## Action item
Would you transcribe only the lines from the one holding "replace: book (orange)" through the end of the material, exactly, without any pictures?

## Material for this task
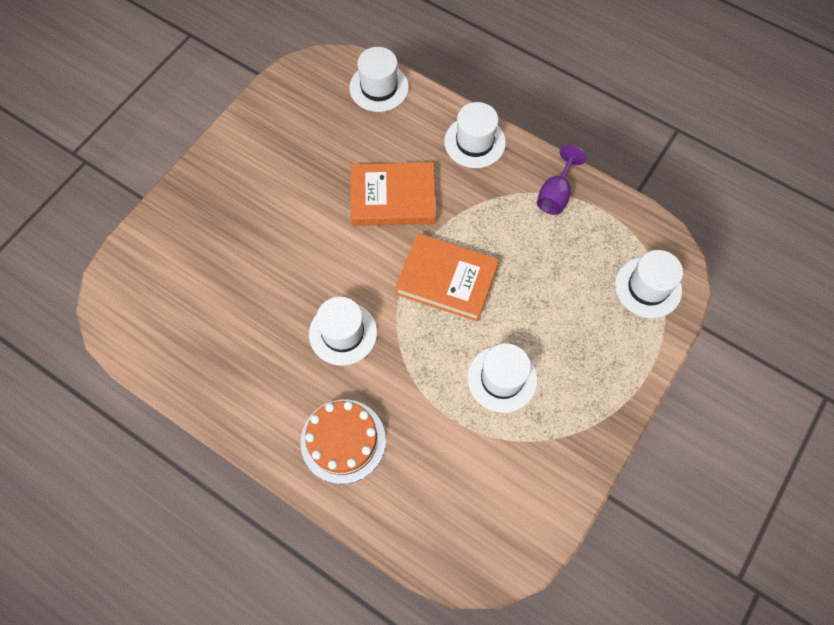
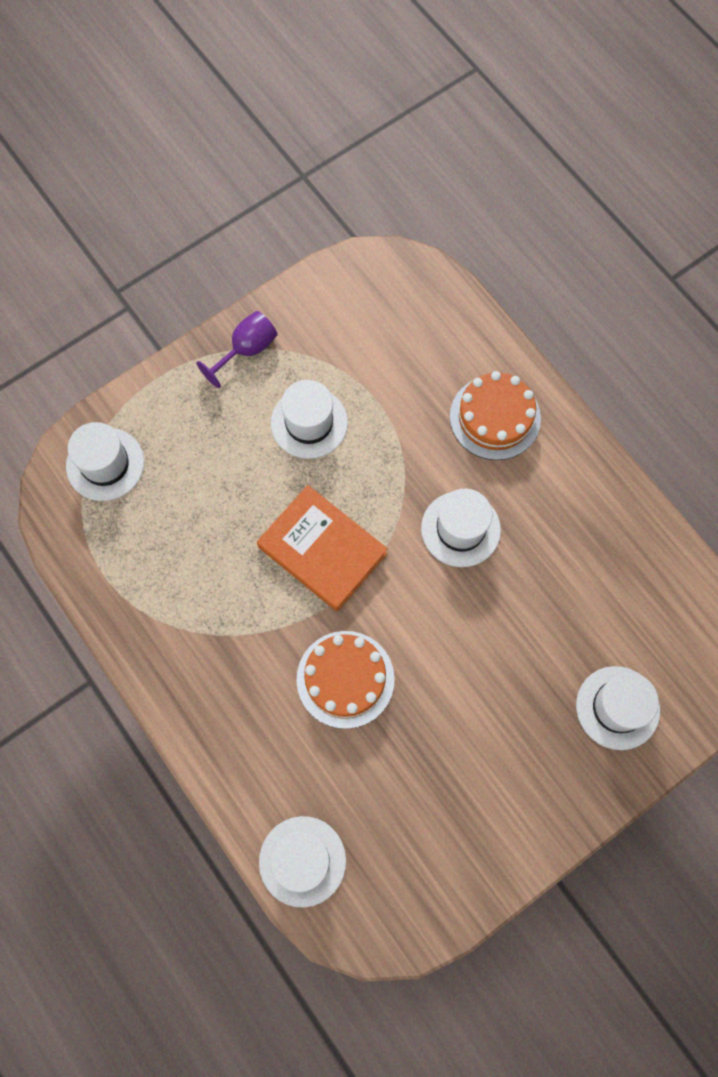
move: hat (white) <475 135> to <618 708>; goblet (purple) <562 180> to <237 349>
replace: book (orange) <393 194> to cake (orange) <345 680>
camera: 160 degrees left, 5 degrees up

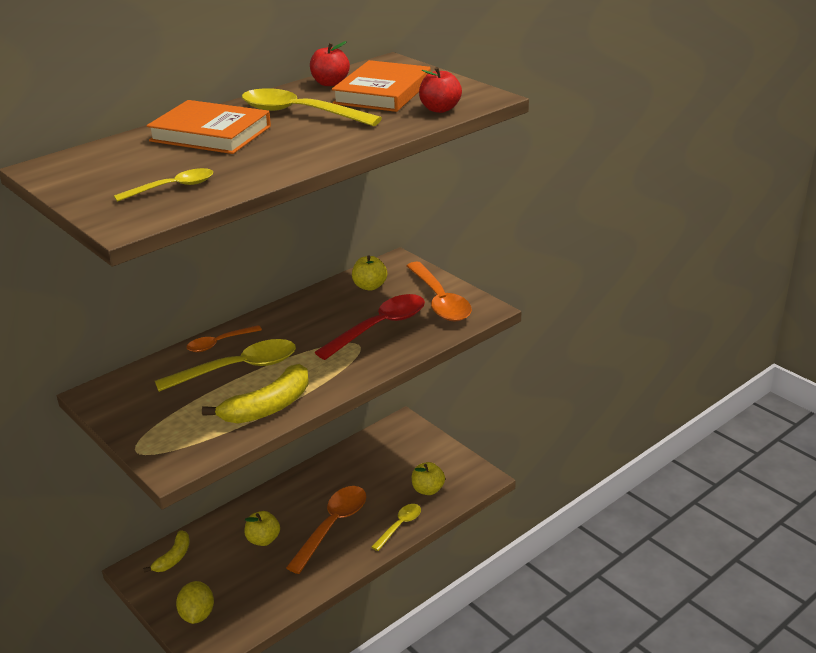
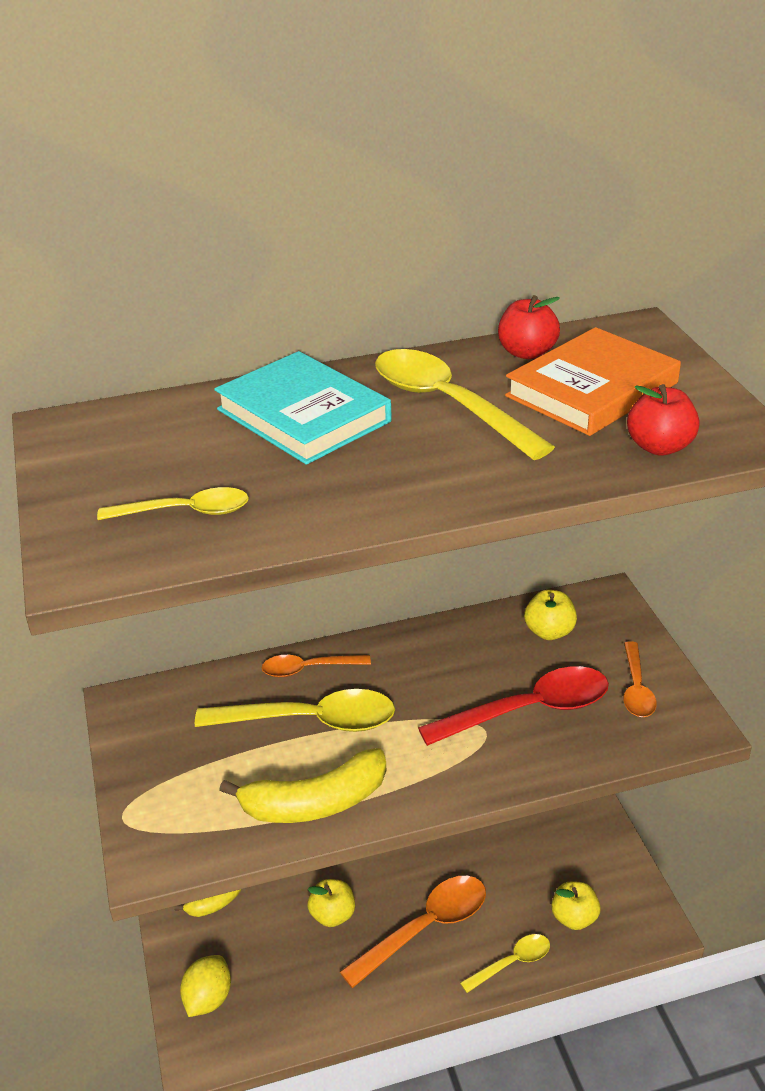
recolor: book (orange) <208 127> to book (turquoise) <303 408>
resize: spoon (orange) <439 292> = <640 679> x0.57
camera: 25 degrees right, 5 degrees up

## Result
replace: book (orange) <393 194> to cake (orange) <345 680>
camera: 160 degrees left, 5 degrees up

recolor: book (orange) <208 127> to book (turquoise) <303 408>
resize: spoon (orange) <439 292> = <640 679> x0.57
camera: 25 degrees right, 5 degrees up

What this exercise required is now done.